Content starts

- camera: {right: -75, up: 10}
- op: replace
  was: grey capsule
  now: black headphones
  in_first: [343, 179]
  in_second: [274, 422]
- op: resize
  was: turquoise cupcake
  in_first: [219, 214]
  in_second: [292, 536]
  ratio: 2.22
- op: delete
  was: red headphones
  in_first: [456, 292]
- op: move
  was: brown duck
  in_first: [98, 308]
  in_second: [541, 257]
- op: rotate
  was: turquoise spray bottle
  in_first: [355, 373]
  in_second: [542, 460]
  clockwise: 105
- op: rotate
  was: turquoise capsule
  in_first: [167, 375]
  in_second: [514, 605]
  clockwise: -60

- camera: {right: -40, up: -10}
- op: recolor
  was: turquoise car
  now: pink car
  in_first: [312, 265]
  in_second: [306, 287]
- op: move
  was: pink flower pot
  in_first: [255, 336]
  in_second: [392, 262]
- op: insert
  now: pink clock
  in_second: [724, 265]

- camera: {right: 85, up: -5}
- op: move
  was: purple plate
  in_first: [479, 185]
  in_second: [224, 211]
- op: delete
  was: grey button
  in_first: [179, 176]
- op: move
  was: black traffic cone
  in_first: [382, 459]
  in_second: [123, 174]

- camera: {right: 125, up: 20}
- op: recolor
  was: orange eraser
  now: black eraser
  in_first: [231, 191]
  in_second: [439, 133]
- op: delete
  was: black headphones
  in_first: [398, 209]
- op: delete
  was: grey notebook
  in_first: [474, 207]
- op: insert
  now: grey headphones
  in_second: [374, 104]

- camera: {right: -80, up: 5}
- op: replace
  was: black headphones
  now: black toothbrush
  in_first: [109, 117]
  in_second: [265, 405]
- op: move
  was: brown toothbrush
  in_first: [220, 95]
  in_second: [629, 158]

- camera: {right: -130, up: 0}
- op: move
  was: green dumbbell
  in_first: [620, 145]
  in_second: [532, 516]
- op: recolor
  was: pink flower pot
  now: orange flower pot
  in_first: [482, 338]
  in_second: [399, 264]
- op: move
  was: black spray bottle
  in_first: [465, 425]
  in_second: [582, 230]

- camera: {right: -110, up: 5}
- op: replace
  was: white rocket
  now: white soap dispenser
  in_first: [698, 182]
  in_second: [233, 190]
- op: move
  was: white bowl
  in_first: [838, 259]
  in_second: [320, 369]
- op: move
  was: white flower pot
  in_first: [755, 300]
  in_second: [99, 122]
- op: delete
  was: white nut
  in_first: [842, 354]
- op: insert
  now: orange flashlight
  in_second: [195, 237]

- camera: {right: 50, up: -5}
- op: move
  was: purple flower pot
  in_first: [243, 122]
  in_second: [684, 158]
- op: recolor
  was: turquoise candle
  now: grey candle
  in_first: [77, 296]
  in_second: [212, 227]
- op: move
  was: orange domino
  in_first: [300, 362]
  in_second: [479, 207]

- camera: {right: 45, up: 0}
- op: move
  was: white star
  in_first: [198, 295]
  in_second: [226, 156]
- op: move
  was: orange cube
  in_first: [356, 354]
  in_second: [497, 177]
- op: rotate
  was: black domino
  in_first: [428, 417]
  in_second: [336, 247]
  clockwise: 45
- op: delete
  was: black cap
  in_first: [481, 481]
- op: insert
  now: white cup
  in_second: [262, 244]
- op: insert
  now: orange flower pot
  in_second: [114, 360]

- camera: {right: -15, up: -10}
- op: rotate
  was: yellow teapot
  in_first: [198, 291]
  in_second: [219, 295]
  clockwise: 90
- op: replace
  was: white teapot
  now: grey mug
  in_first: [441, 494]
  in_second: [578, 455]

Content ends

Exercise aim:
Above are the records. Print exactly, and only, the lines from the line with "was: red headphones" to the line with "in_second: [514, 605]", both inclusive.

Response:
  was: red headphones
  in_first: [456, 292]
- op: move
  was: brown duck
  in_first: [98, 308]
  in_second: [541, 257]
- op: rotate
  was: turquoise spray bottle
  in_first: [355, 373]
  in_second: [542, 460]
  clockwise: 105
- op: rotate
  was: turquoise capsule
  in_first: [167, 375]
  in_second: [514, 605]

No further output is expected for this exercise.